### WORK ORDER
Starting with the line that contains "(752, 256) = (709, 179): none -> yellow can", copy every line through the end of the data below, exactly and with nothing added.

### MATERIAL FOR THIS TASK

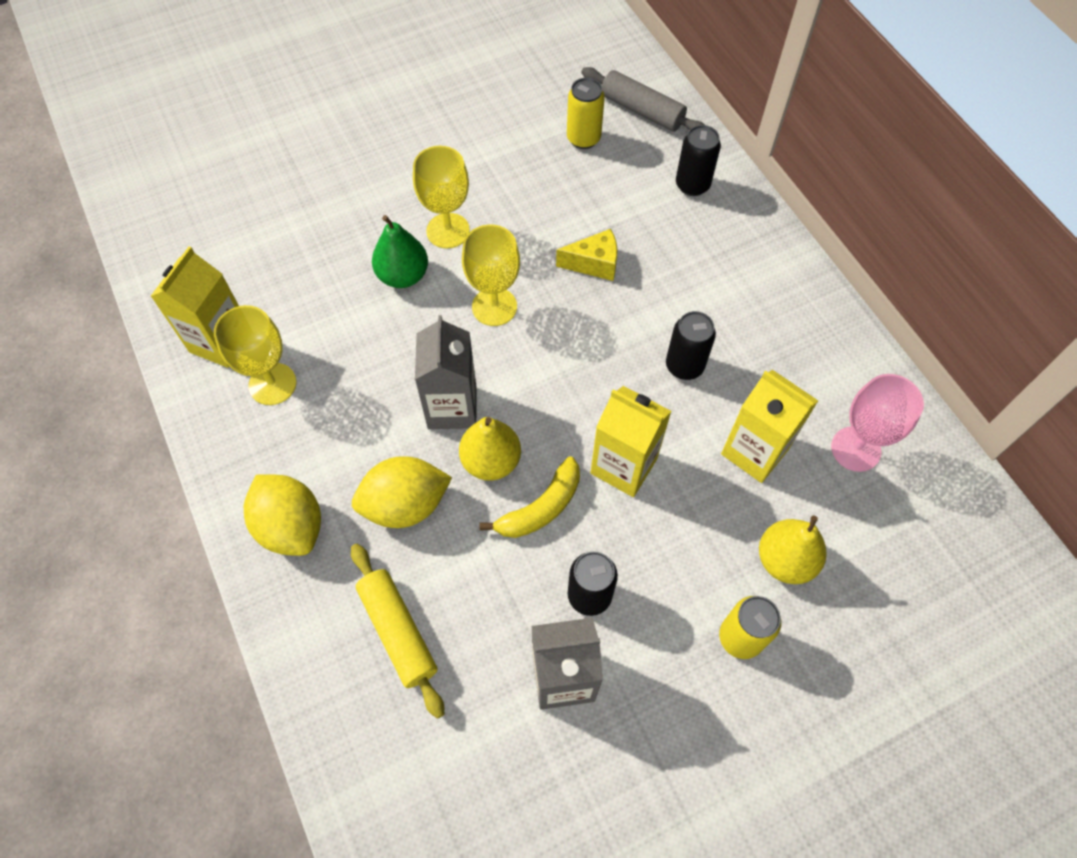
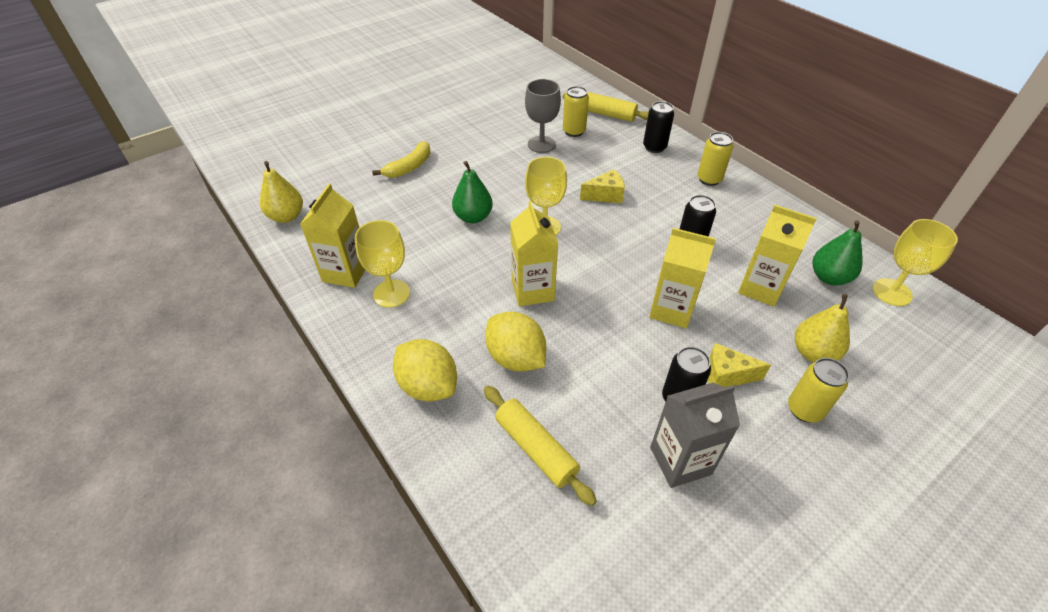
camera: 10 degrees left, 15 degrees down
(405, 505) = (516, 358): yellow lemon -> yellow lemon turned 75 degrees clockwise
(448, 231) = (498, 189): yellow goblet -> yellow goblet (892, 292)
(452, 407) = (532, 290): grey carton -> yellow carton
(491, 461) = (572, 320): yellow pear -> yellow pear (286, 216)
(530, 157) = (541, 144): none -> grey goblet
(541, 507) = (620, 345): yellow banana -> yellow banana (409, 167)
(641, 111) = (606, 114): grey rolling pin -> yellow rolling pin
(660, 573) = (726, 375): none -> yellow cheese
(752, 256) = (709, 179): none -> yellow can
(855, 449) = (829, 277): pink goblet -> green pear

### EXERCISE RESPONSE
(752, 256) = (709, 179): none -> yellow can
(855, 449) = (829, 277): pink goblet -> green pear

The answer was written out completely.